▸ **About this task**:
Give a verbatim repeat of the lines that run from the line containing "RELAY2: 5V-2CH -> 12V-2CH" to the end of the data below.
-*-*-
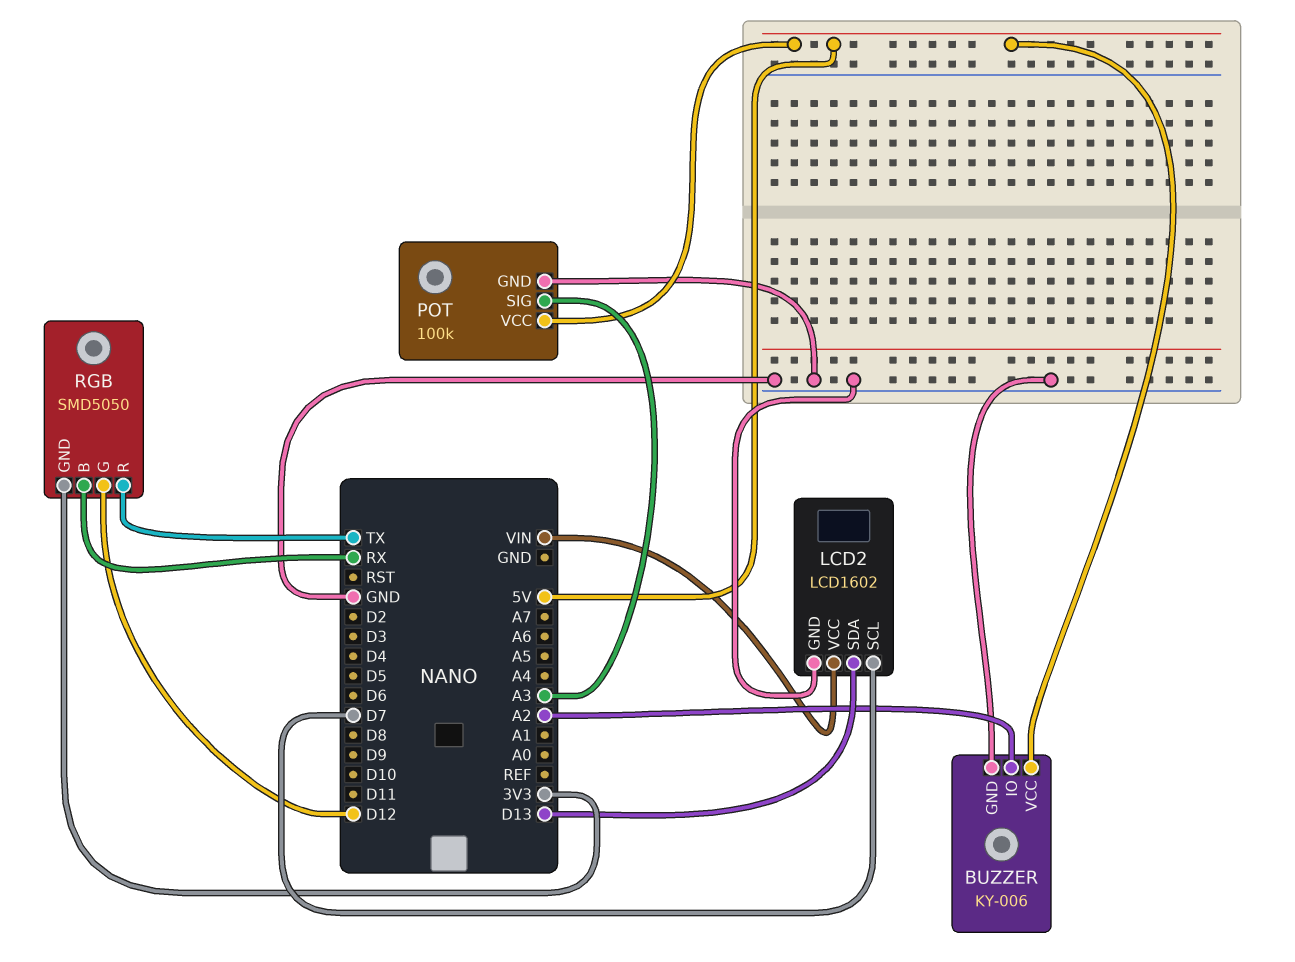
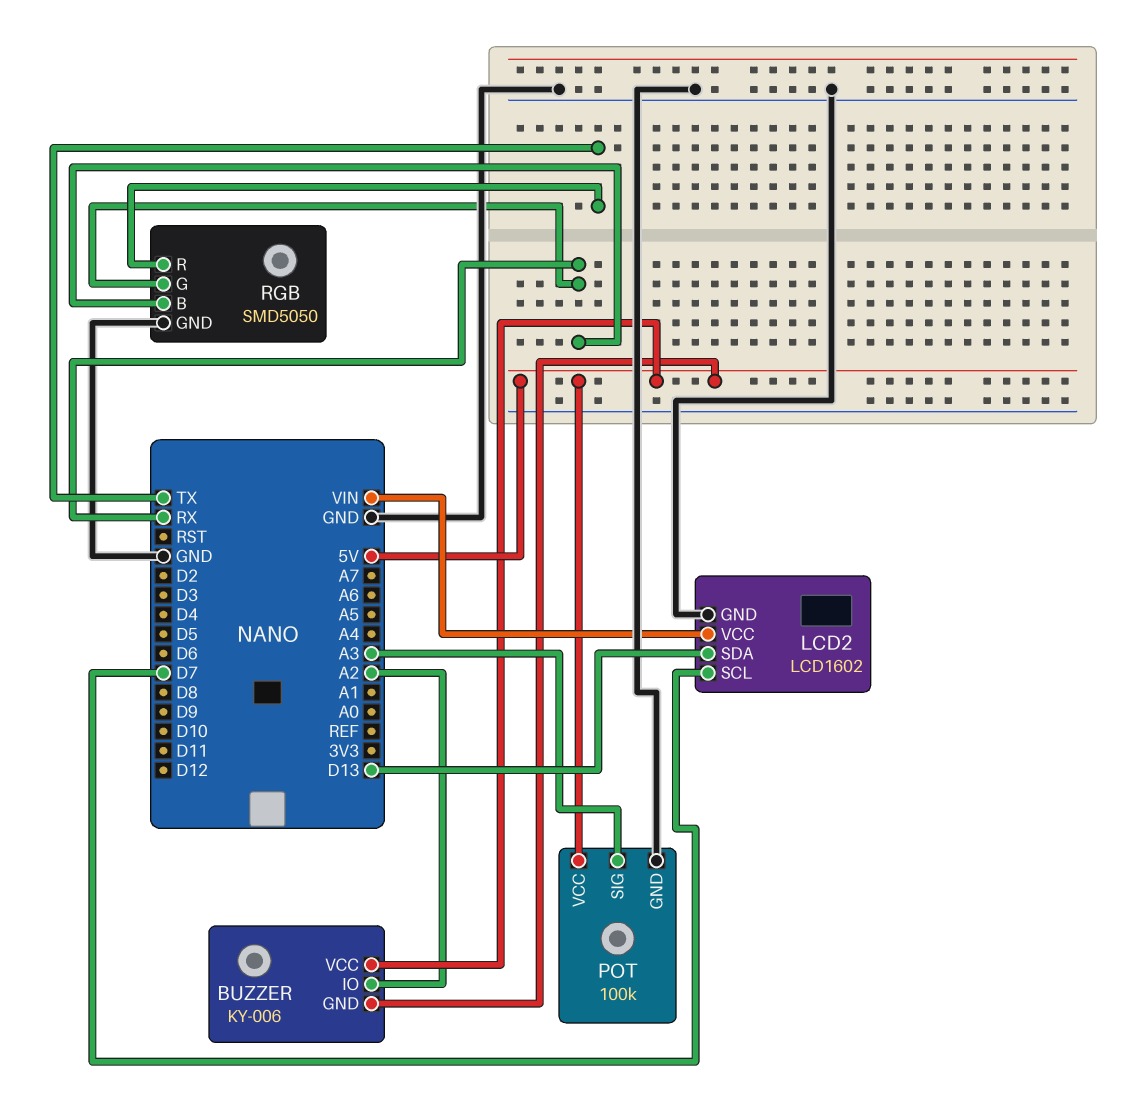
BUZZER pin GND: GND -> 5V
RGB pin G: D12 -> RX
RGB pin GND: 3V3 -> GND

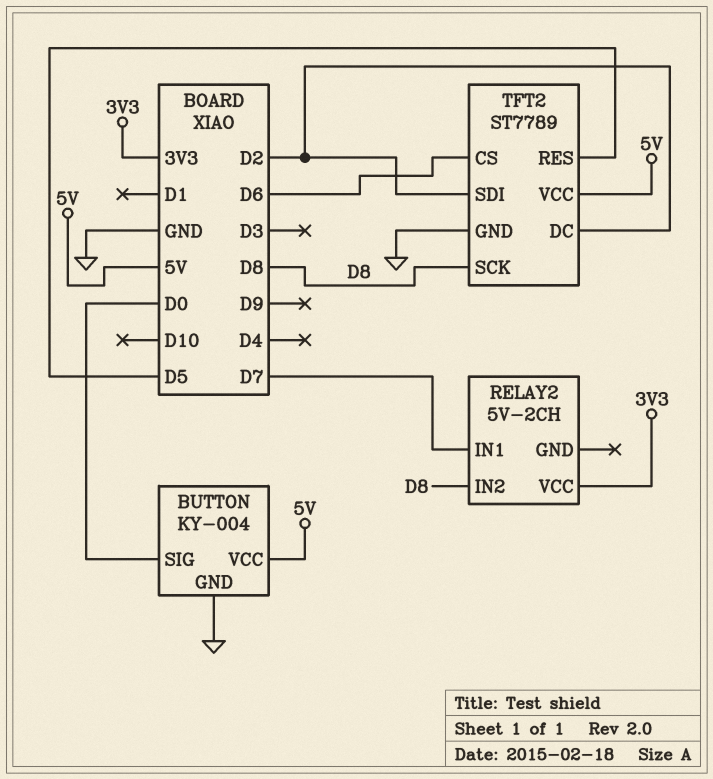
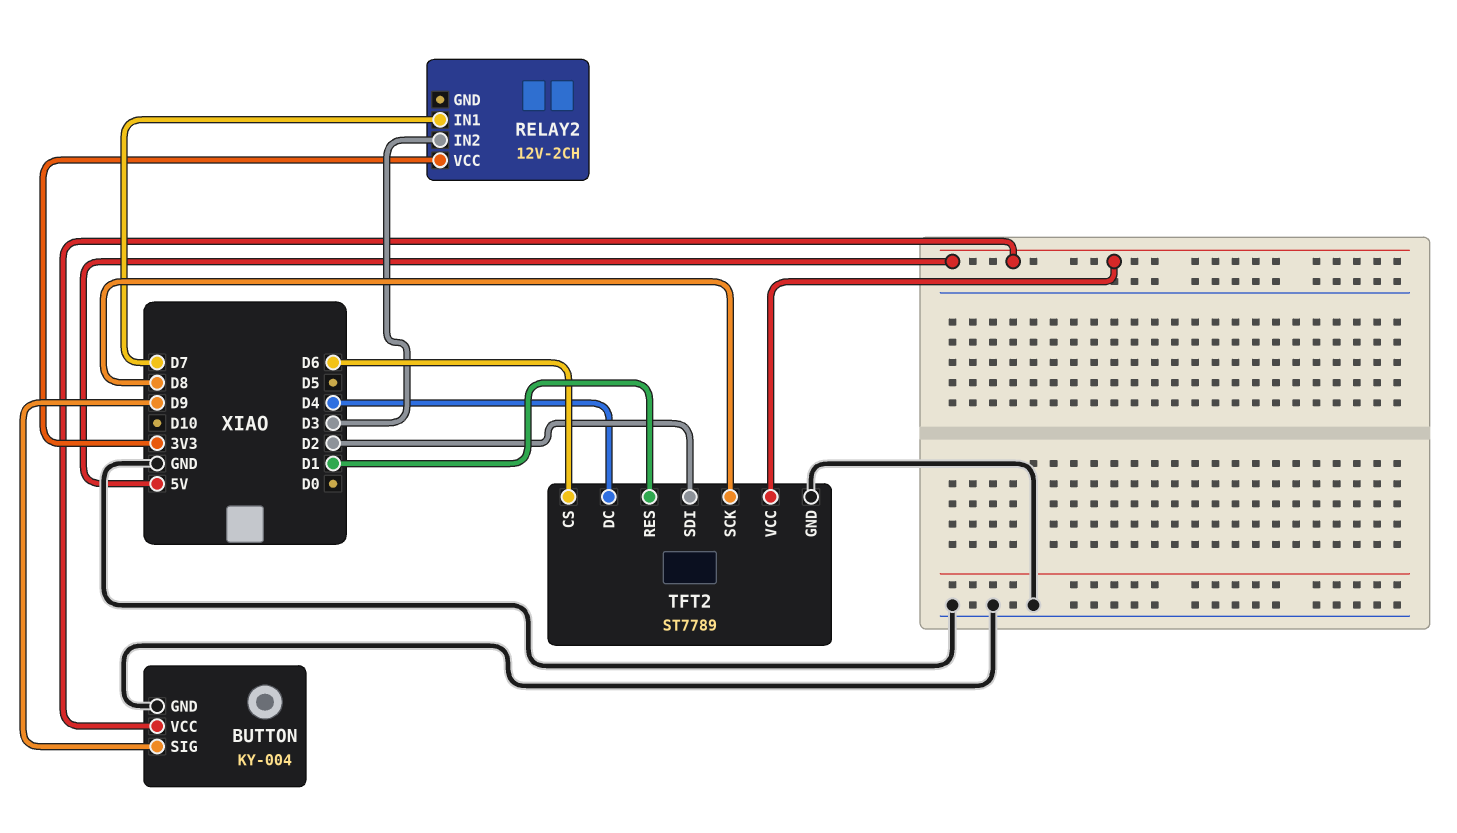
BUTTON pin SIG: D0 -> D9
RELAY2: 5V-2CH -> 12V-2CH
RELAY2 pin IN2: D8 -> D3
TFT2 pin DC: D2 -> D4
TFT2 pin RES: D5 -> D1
-*-*-
▸ **Solution**:
RELAY2: 5V-2CH -> 12V-2CH
RELAY2 pin IN2: D8 -> D3
TFT2 pin DC: D2 -> D4
TFT2 pin RES: D5 -> D1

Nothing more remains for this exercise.